Could you repeat, word for word, every line from the one containing "- exchanged: brown" through the final line of the records below, and nothing else?

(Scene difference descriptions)

###

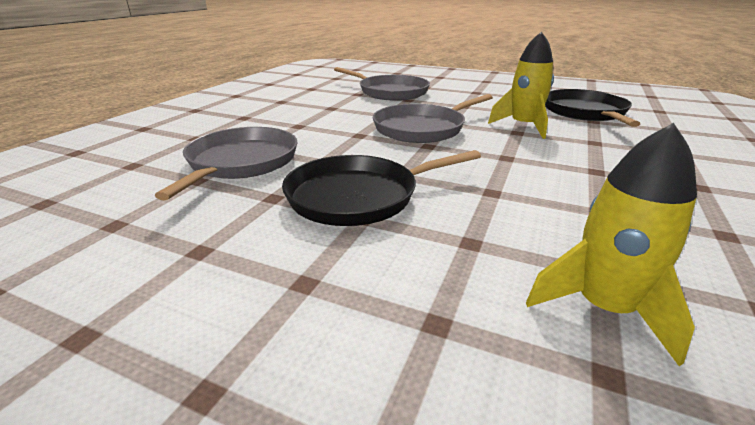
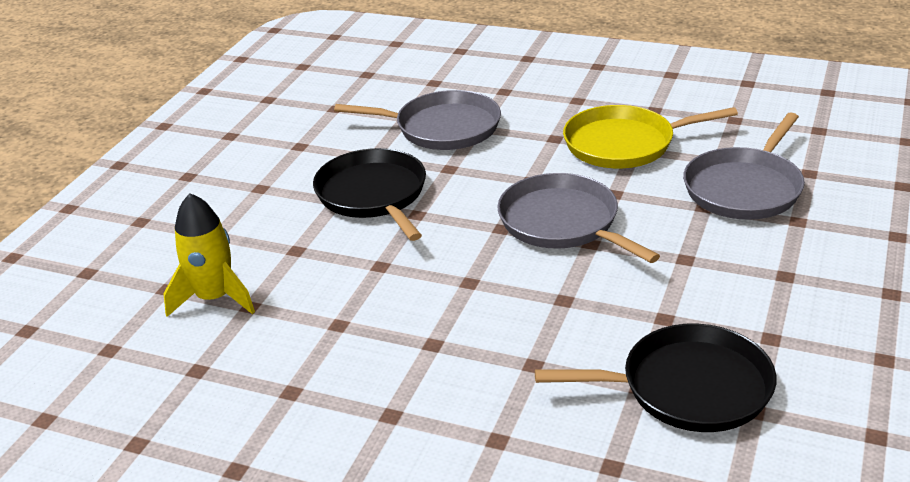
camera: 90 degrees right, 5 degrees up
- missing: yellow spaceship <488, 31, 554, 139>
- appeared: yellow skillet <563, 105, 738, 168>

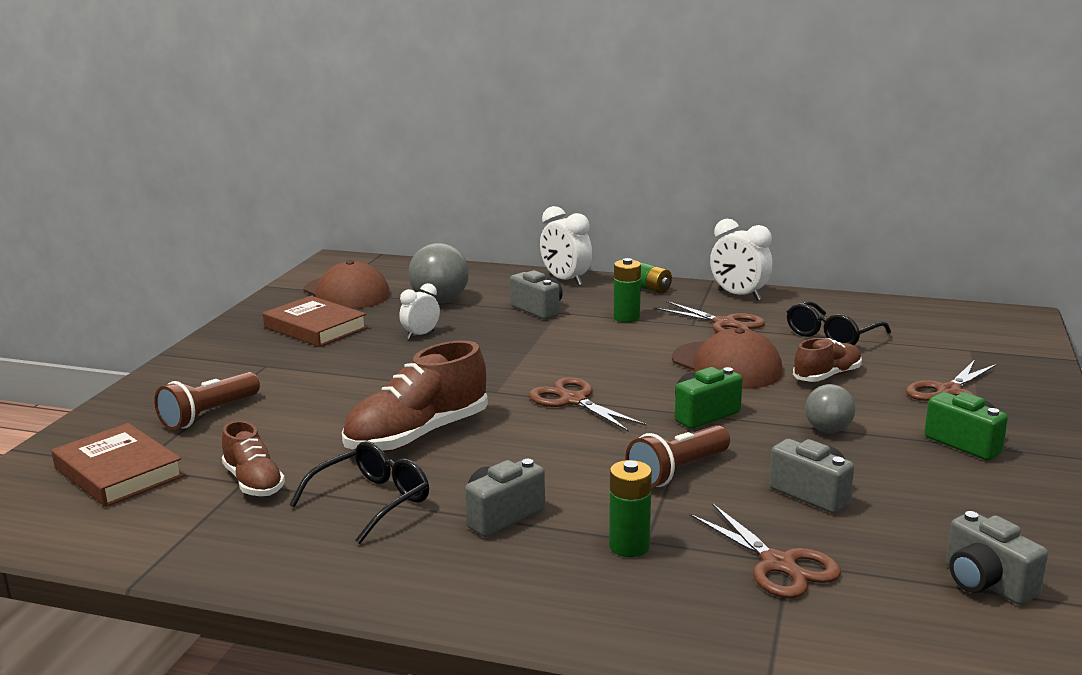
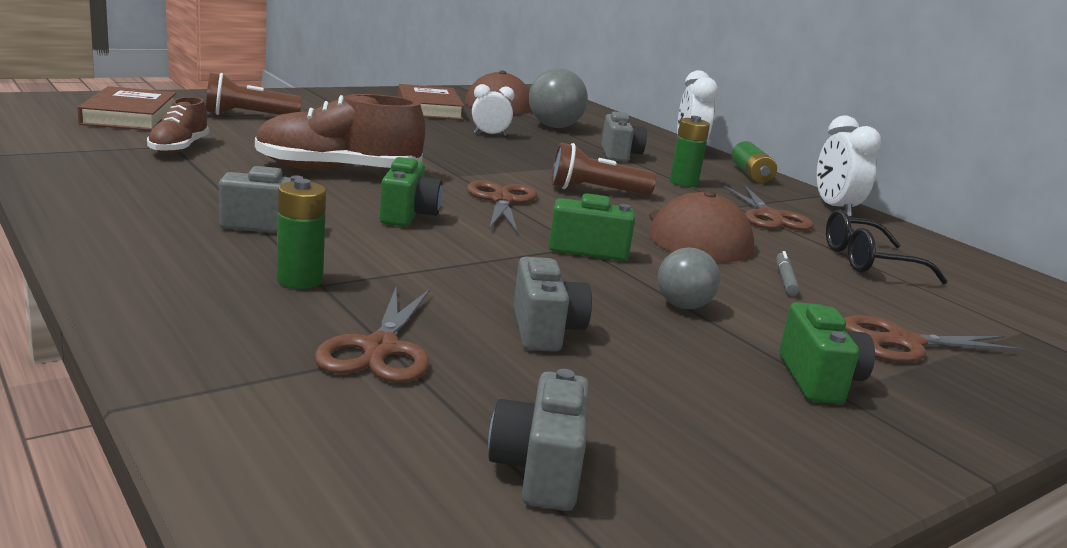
camera: 35 degrees right, 0 degrees up
- exchanged: brown lace-up shoe <793, 338, 862, 382> to grey marker pen <776, 251, 799, 296>
- relocated: brown flashlight <626, 425, 730, 488> to <551, 143, 656, 195>
- missing: black spectacles <290, 441, 429, 544>
- appeared: emerald camera <380, 157, 443, 227>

###

■ Answer to this exercise ■
- exchanged: brown lace-up shoe <793, 338, 862, 382> to grey marker pen <776, 251, 799, 296>
- relocated: brown flashlight <626, 425, 730, 488> to <551, 143, 656, 195>
- missing: black spectacles <290, 441, 429, 544>
- appeared: emerald camera <380, 157, 443, 227>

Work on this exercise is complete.